## The task
Give back the full data character for character.

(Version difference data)
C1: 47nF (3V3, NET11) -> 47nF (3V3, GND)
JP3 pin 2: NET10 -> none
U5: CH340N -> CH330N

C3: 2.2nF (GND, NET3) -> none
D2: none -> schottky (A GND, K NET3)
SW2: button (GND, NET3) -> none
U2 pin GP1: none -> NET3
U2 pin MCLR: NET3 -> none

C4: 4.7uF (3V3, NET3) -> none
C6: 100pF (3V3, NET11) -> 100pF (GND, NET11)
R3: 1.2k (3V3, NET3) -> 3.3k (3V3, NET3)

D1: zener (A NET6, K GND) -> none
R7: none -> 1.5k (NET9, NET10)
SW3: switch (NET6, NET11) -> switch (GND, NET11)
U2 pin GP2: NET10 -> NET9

## Result for this task
C1: 47nF (3V3, NET11) -> 47nF (3V3, GND)
JP3 pin 2: NET10 -> none
U5: CH340N -> CH330N

C3: 2.2nF (GND, NET3) -> none
D2: none -> schottky (A GND, K NET3)
SW2: button (GND, NET3) -> none
U2 pin GP1: none -> NET3
U2 pin MCLR: NET3 -> none

C4: 4.7uF (3V3, NET3) -> none
C6: 100pF (3V3, NET11) -> 100pF (GND, NET11)
R3: 1.2k (3V3, NET3) -> 3.3k (3V3, NET3)

D1: zener (A NET6, K GND) -> none
R7: none -> 1.5k (NET9, NET10)
SW3: switch (NET6, NET11) -> switch (GND, NET11)
U2 pin GP2: NET10 -> NET9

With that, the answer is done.